--- WORK TO BE COMPLETED ---
Return, with both end lines included, exactly what the data below holds from the line with "green line: (223, 219) -> (247, 321), moved" through the line with "yellow trapezoid: (80, 442)", though not the pictures.
Top of RECORD SET
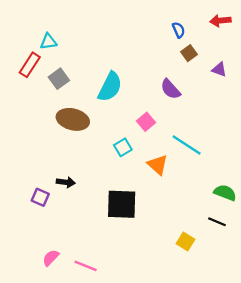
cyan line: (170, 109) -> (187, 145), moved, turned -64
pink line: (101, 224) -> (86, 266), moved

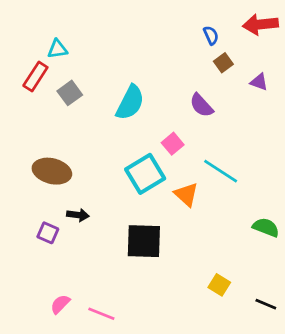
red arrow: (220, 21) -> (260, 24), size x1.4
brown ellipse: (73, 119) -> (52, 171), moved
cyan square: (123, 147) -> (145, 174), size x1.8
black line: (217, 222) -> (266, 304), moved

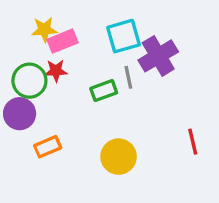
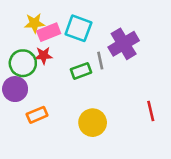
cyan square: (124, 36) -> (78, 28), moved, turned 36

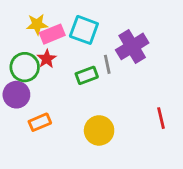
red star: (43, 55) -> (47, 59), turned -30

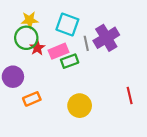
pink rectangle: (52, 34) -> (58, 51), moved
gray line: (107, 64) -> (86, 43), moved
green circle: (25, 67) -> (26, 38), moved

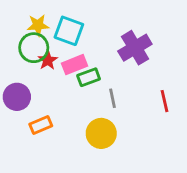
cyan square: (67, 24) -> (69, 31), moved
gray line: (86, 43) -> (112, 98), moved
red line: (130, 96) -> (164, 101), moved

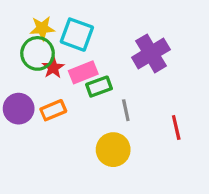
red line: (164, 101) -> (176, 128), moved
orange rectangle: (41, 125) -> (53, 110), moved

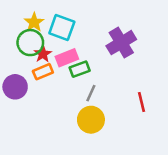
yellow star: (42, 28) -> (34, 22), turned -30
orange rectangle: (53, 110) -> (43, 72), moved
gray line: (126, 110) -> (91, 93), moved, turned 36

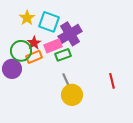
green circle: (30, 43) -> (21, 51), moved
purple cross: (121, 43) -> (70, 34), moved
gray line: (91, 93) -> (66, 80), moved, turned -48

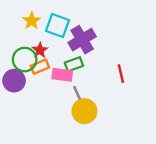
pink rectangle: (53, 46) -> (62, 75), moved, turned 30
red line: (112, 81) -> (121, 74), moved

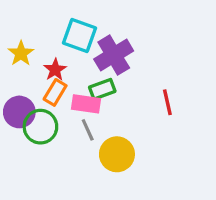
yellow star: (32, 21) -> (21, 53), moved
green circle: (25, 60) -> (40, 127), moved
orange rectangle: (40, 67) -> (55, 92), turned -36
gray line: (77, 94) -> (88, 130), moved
Bottom of RECORD SET
Top of RECORD SET
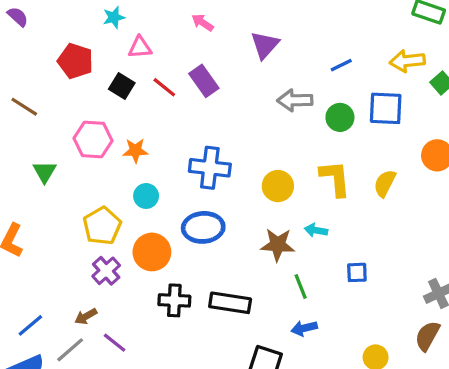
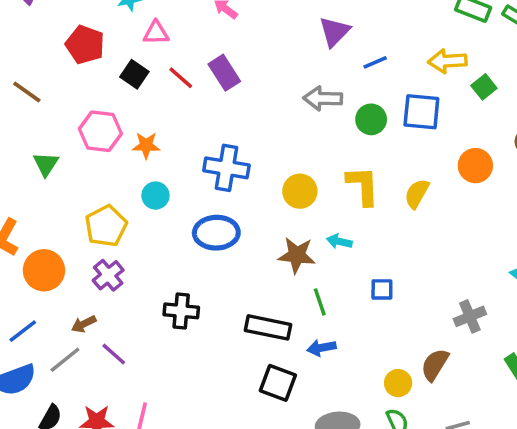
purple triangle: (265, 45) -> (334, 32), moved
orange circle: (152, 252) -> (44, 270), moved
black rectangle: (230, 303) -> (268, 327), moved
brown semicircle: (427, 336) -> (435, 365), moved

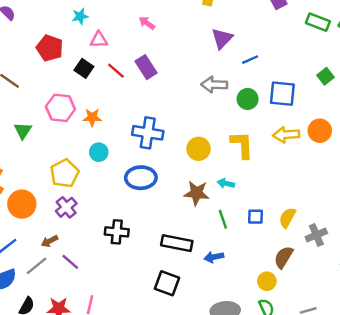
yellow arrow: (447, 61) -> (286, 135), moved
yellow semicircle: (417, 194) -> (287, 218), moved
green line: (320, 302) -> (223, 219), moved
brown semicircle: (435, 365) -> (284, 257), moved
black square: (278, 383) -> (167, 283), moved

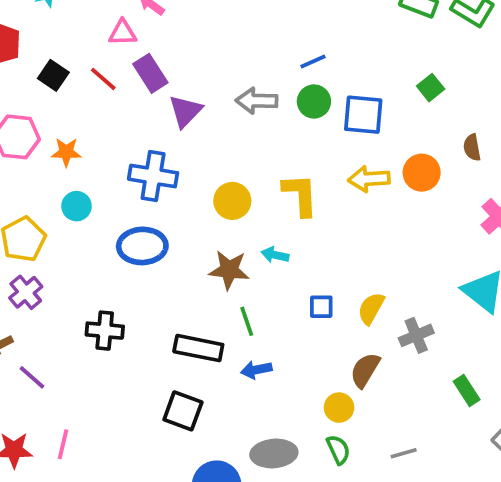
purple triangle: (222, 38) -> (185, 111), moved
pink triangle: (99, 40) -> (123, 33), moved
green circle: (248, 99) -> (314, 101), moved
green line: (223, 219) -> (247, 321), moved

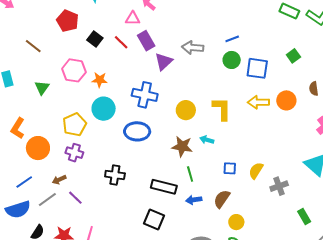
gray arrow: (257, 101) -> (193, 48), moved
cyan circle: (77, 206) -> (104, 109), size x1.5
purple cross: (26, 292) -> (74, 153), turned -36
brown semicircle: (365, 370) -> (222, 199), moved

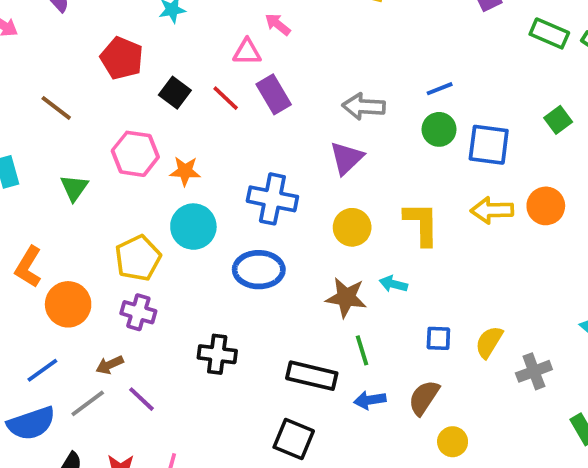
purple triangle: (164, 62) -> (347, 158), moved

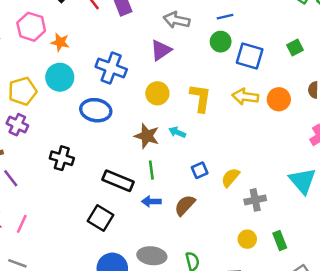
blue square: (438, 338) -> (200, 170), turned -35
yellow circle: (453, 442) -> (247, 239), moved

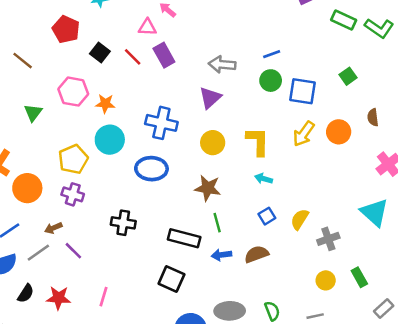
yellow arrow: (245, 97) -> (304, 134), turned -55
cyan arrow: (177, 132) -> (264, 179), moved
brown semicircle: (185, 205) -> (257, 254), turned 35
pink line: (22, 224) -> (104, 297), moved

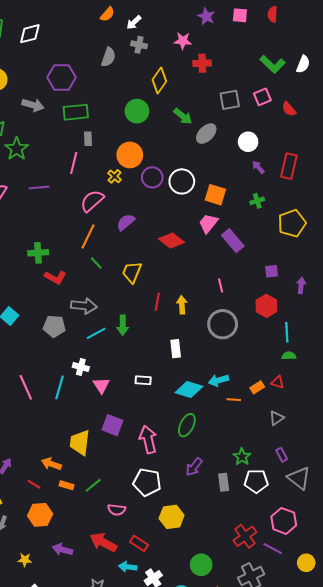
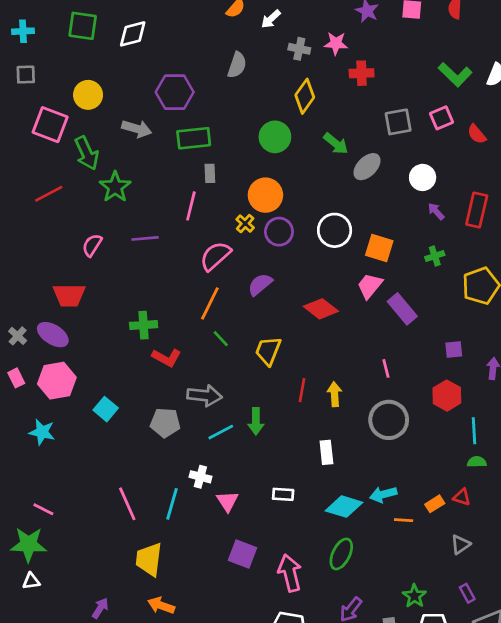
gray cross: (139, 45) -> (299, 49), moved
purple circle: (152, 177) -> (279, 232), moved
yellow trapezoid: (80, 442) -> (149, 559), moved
Bottom of RECORD SET
--- TASK RESPONSE ---
green line: (223, 219) -> (247, 321), moved

gray arrow: (257, 101) -> (193, 48), moved
cyan circle: (77, 206) -> (104, 109), size x1.5
purple cross: (26, 292) -> (74, 153), turned -36
brown semicircle: (365, 370) -> (222, 199), moved

purple triangle: (164, 62) -> (347, 158), moved

blue square: (438, 338) -> (200, 170), turned -35
yellow circle: (453, 442) -> (247, 239), moved

yellow arrow: (245, 97) -> (304, 134), turned -55
cyan arrow: (177, 132) -> (264, 179), moved
brown semicircle: (185, 205) -> (257, 254), turned 35
pink line: (22, 224) -> (104, 297), moved

gray cross: (139, 45) -> (299, 49), moved
purple circle: (152, 177) -> (279, 232), moved
yellow trapezoid: (80, 442) -> (149, 559), moved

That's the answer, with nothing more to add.